Exercise description: Exactly the lines from the start of the entries through the line with "none -> tan plate F10:I10 level 1" are required in the output, with no pictures among them.

(Exercise input begins)

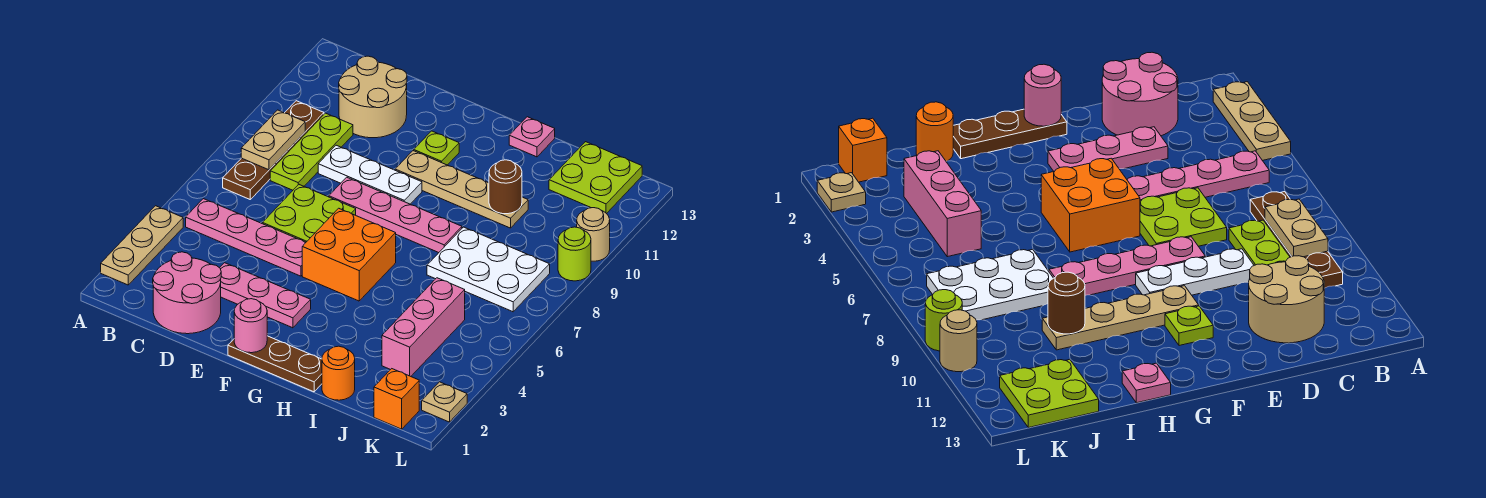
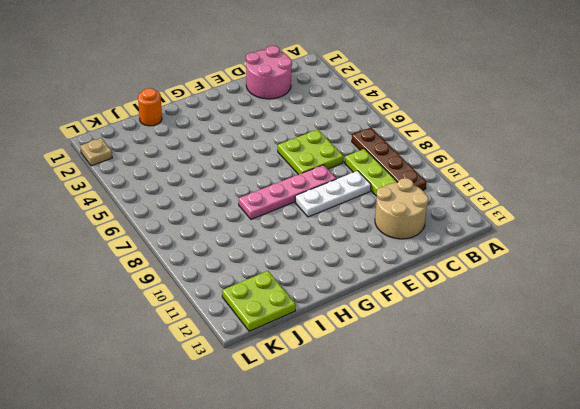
none -> tan plate A2:A4 level 1
none -> pink plate B5:E5 level 1
none -> pink plate D3:F3 level 1

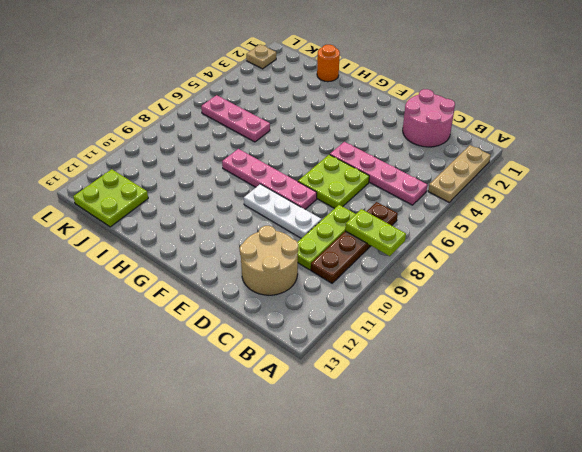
lime plate A8:B8 level 2 -> tan plate B8:B9 level 2
pink plate I6:K6 level 1 -> pink plate D3:F3 level 1
none -> brown plate F1:H1 level 1
none -> orange brick F5:G6 level 1
none -> tan plate F10:I10 level 1

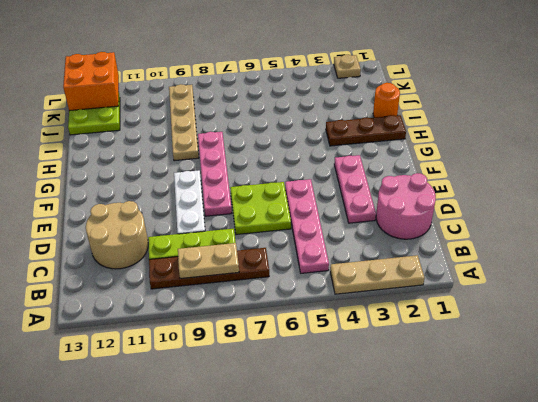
brown plate H1:H3 level 1 -> brown plate F1:H1 level 1
tan plate H9:K9 level 1 -> tan plate F10:I10 level 1
orange brick K12:L13 level 2 -> orange brick F5:G6 level 1
none -> lime plate F11 level 1
none -> pink plate H13 level 1
none -> white plate I7:K8 level 1

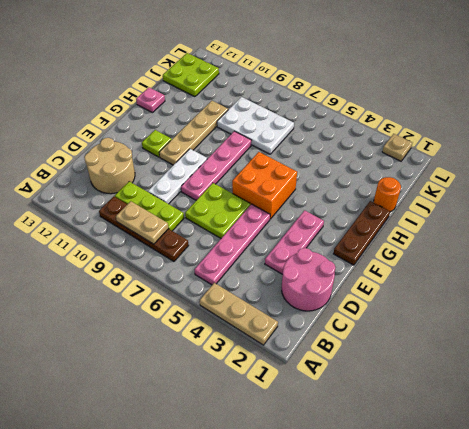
white plate I7:J9 level 1 -> white plate I7:K8 level 1
none -> pink brick J3:J5 level 1
none -> orange brick K1 level 1
none -> lime round brick L9 level 1

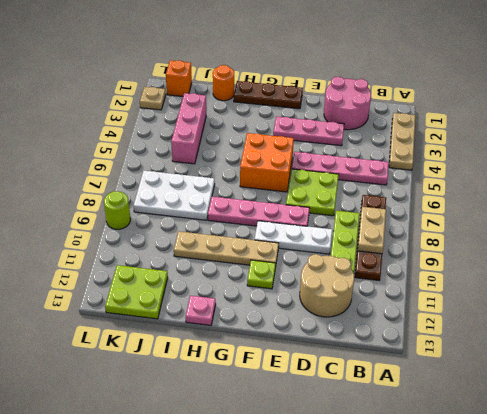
none -> tan round brick L10 level 1
none -> pink round brick F1 level 2
none -> brown round brick I10 level 2

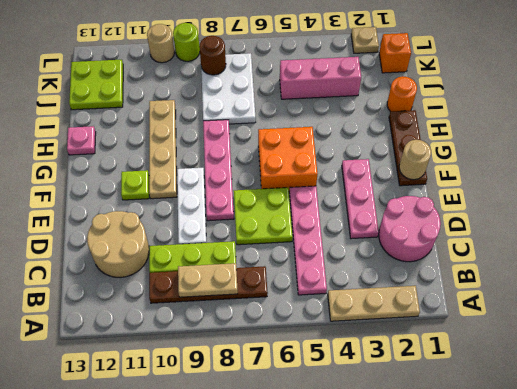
tan round brick F1 level 2 -> pink round brick F1 level 2
brown round brick K8 level 2 -> brown round brick I10 level 2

(Exercise input ends)

Task response:
none -> tan plate A2:A4 level 1
none -> pink plate B5:E5 level 1
none -> pink plate D3:F3 level 1

lime plate A8:B8 level 2 -> tan plate B8:B9 level 2
pink plate I6:K6 level 1 -> pink plate D3:F3 level 1
none -> brown plate F1:H1 level 1
none -> orange brick F5:G6 level 1
none -> tan plate F10:I10 level 1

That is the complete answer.